■ **EXERCISE BRIEF**
List each line of the data that holds the word "scaled".

■ **GIVEN DATA**
_ _ _ _ _

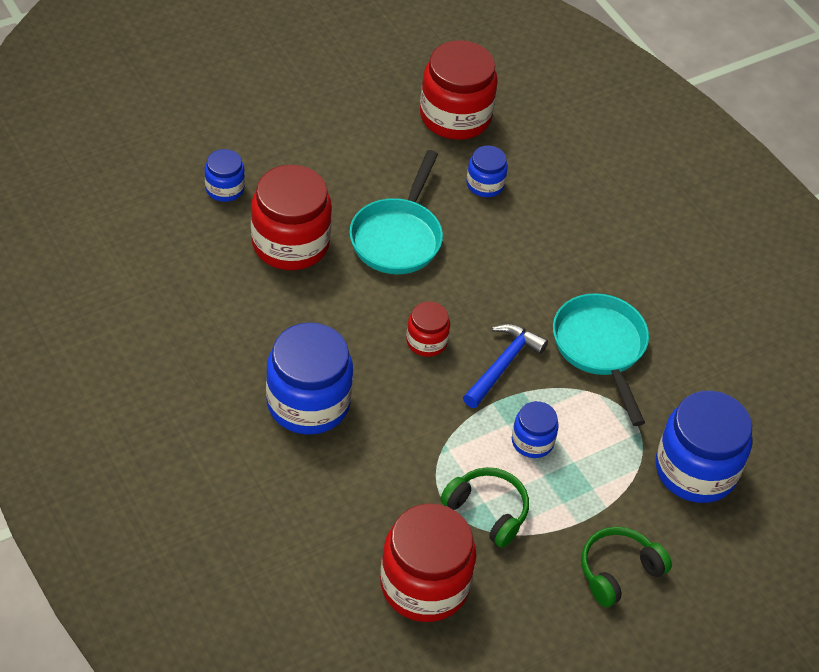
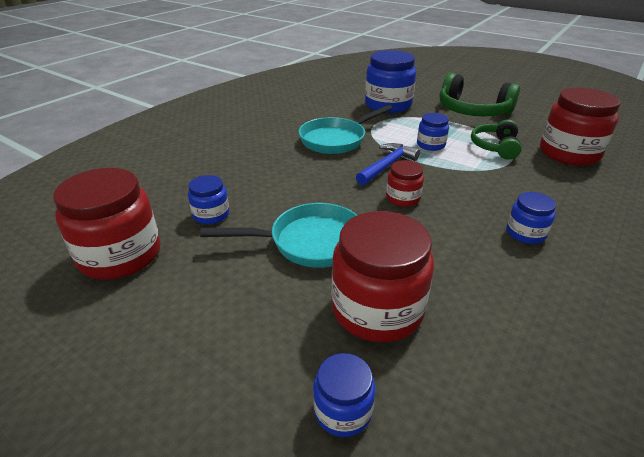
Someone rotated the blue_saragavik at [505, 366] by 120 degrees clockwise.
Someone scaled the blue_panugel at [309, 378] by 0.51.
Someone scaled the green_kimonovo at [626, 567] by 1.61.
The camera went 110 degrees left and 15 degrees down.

_ _ _ _ _

■ **PROBLEM SOLUTION**
Someone scaled the blue_panugel at [309, 378] by 0.51.
Someone scaled the green_kimonovo at [626, 567] by 1.61.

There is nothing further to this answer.